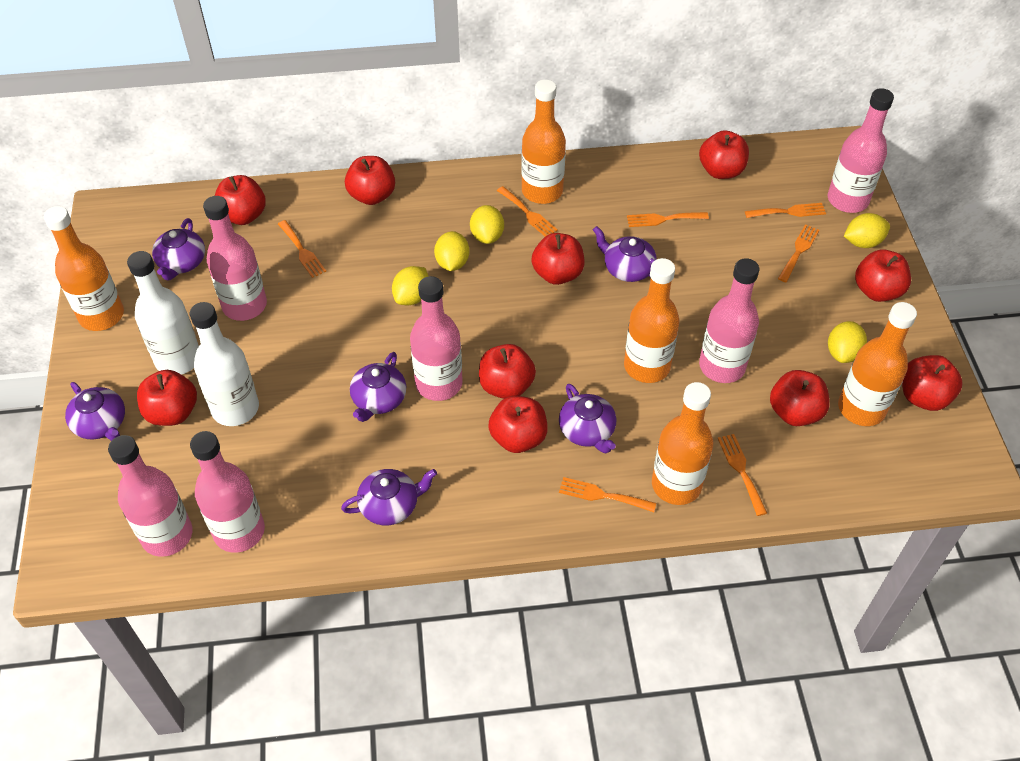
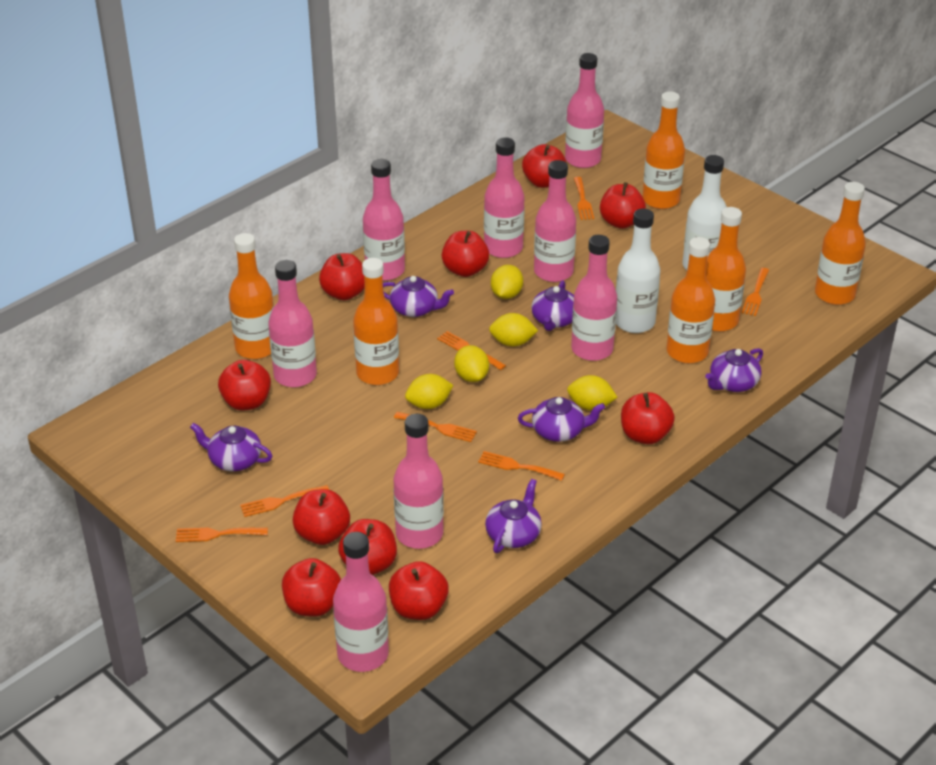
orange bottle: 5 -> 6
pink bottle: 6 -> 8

:::::

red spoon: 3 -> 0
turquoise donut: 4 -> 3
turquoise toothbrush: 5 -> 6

:::::

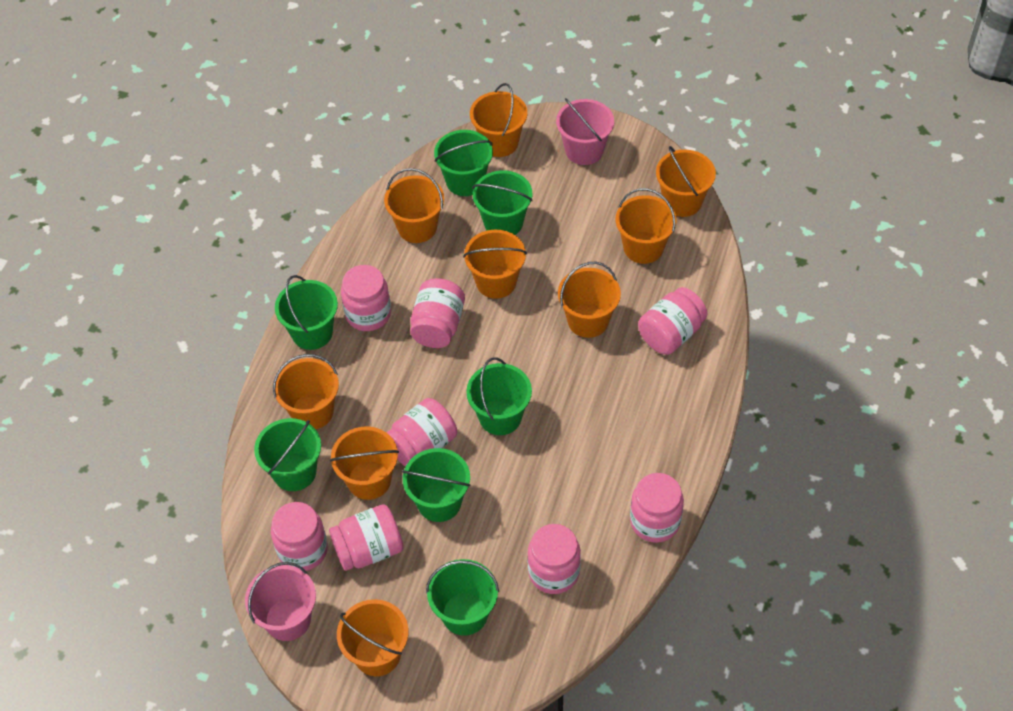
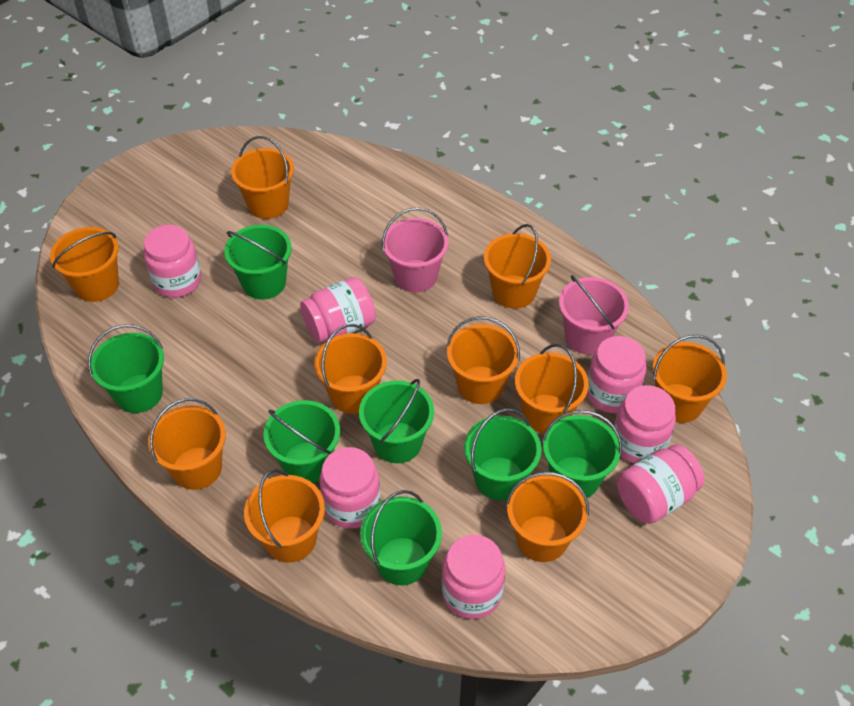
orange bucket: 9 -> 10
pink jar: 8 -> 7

:::::

Report only how many lines in the entries above contain the string "turquoise".

2